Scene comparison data
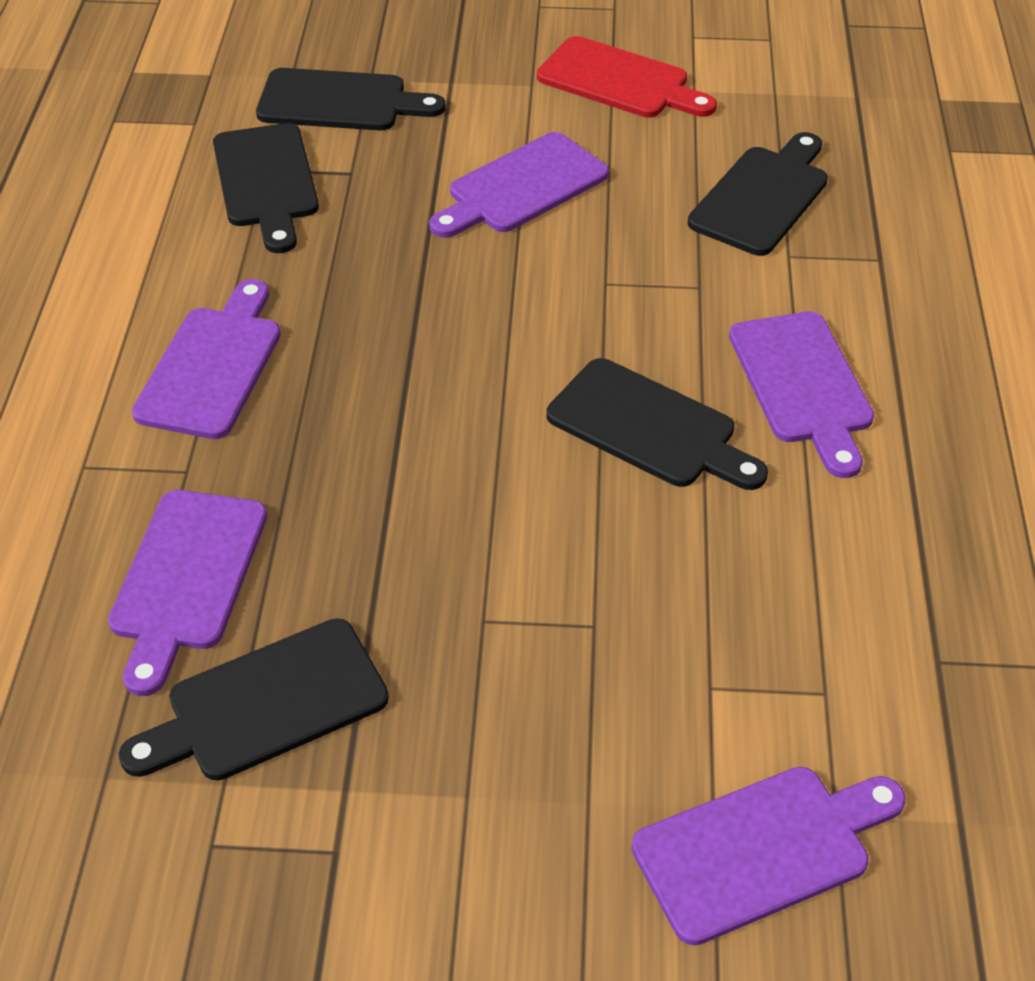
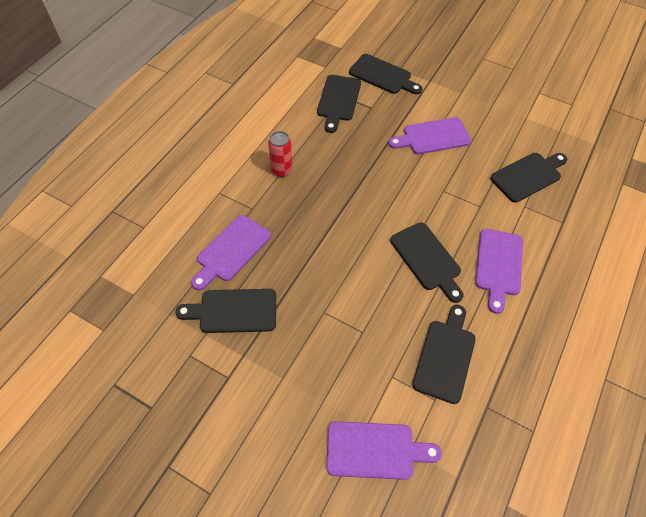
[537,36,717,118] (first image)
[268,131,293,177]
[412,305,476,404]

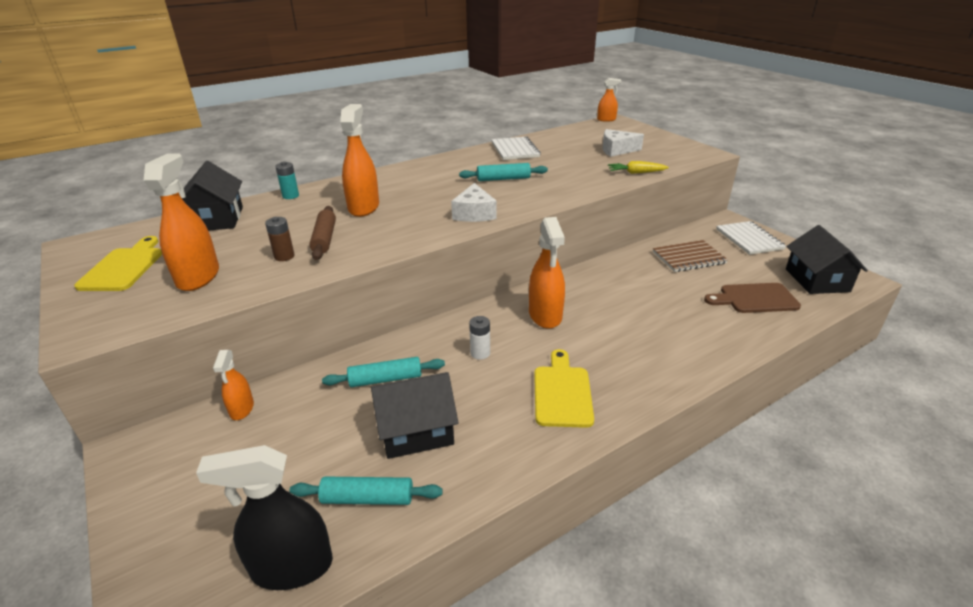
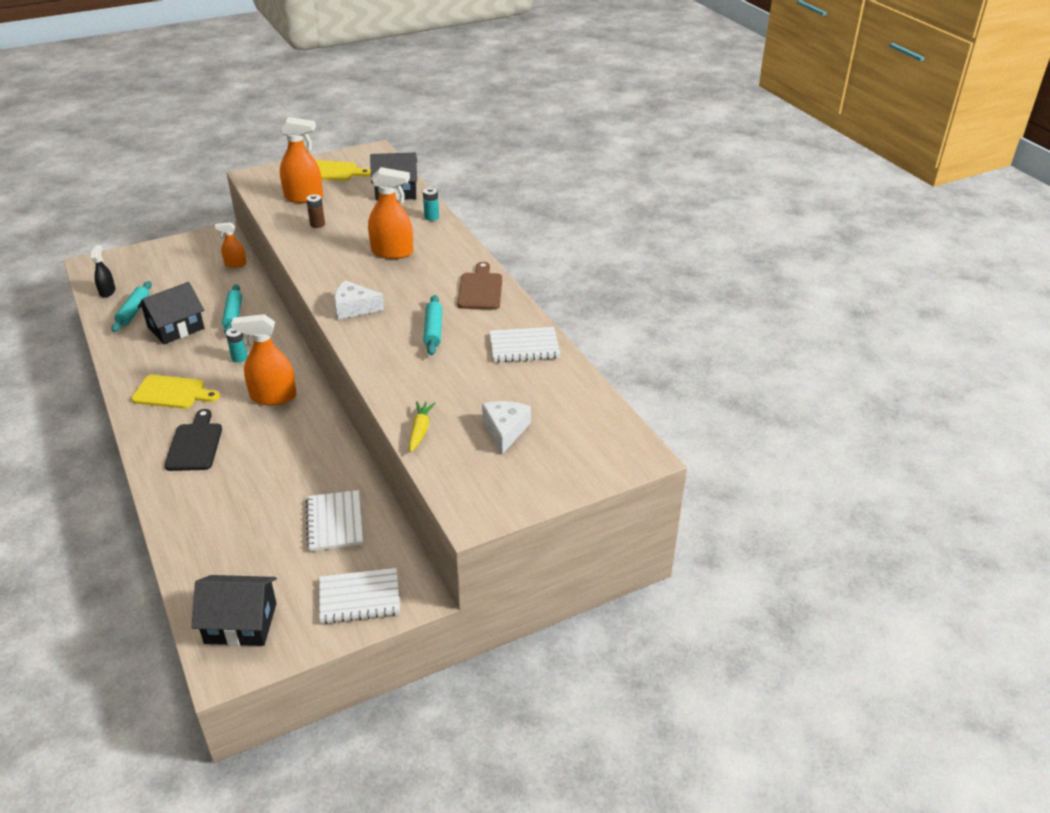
[597,78,621,122] (first image)
[309,206,336,260] (first image)
[306,490,363,551]
[457,262,502,309]
[226,328,248,363]
[137,282,204,344]
[91,245,115,298]
[165,409,222,471]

What to work on = An exact copy of every line above, minus the pictures, is the required output.

Solved exercise =
[537,36,717,118] (first image)
[268,131,293,177]
[412,305,476,404]

[597,78,621,122] (first image)
[309,206,336,260] (first image)
[306,490,363,551]
[457,262,502,309]
[226,328,248,363]
[137,282,204,344]
[91,245,115,298]
[165,409,222,471]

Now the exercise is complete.